(Beginning of Given data)

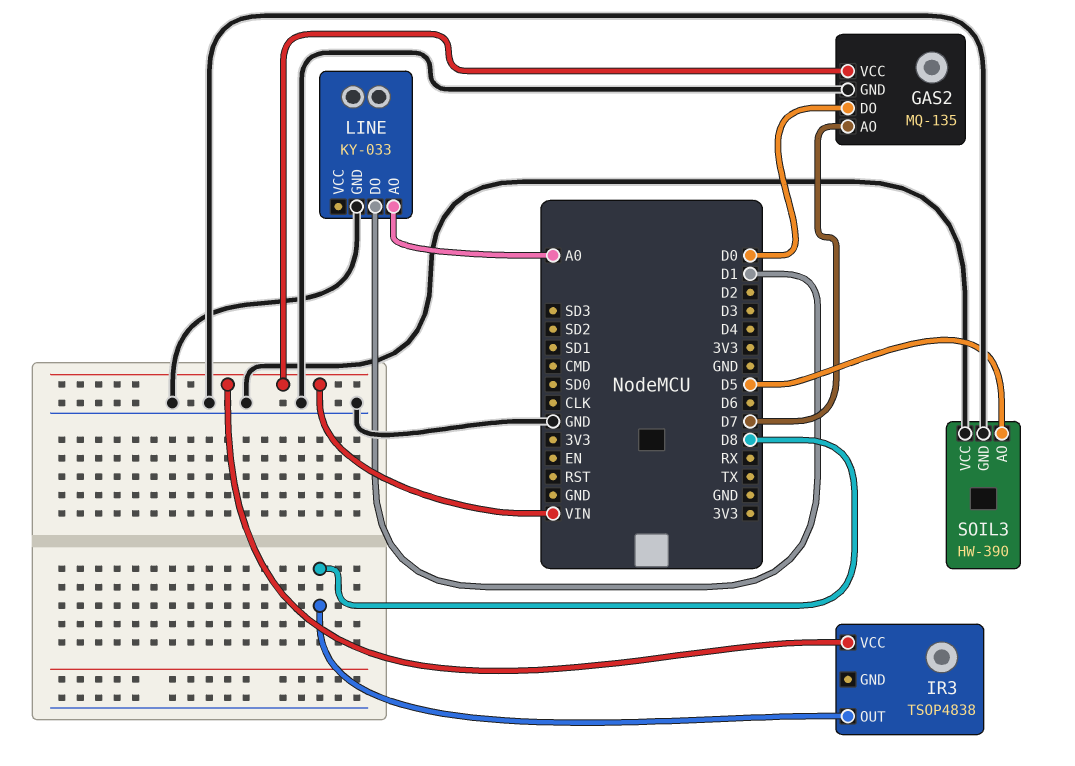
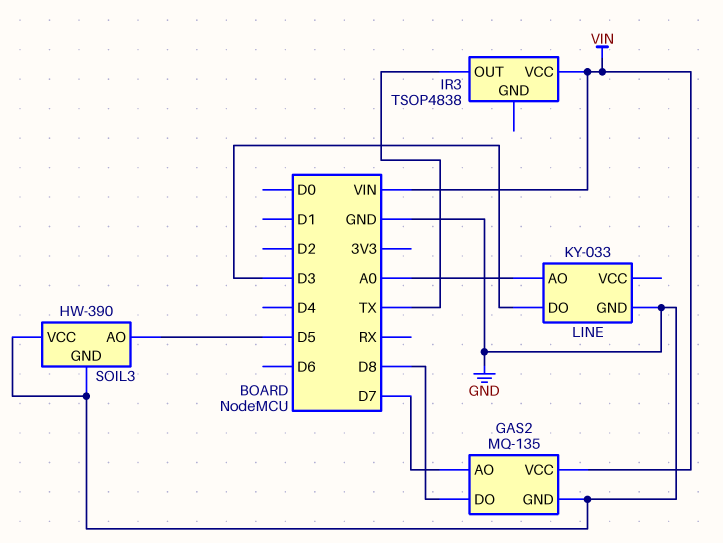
GAS2 pin DO: D0 -> D8
IR3 pin OUT: D8 -> TX
LINE pin DO: D1 -> D3

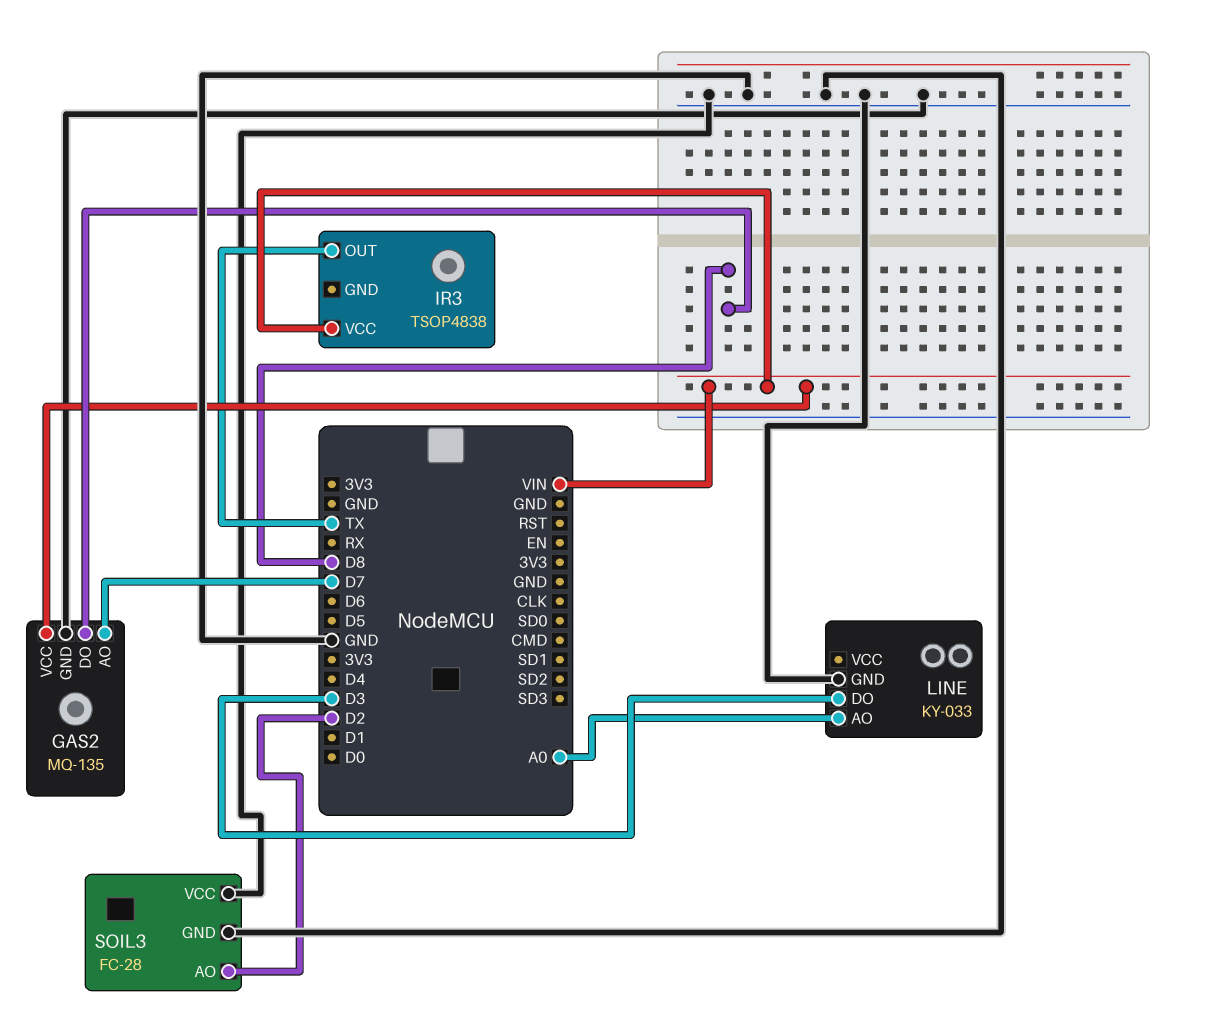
SOIL3: HW-390 -> FC-28
SOIL3 pin AO: D5 -> D2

(End of Given data)

(What you are asked to do)
The required output is an exact copy of the lines from the one with "LINE pin DO: D1 -> D3" through the final line of the data above, with pictures removed.

(Result for this exercise)
LINE pin DO: D1 -> D3

SOIL3: HW-390 -> FC-28
SOIL3 pin AO: D5 -> D2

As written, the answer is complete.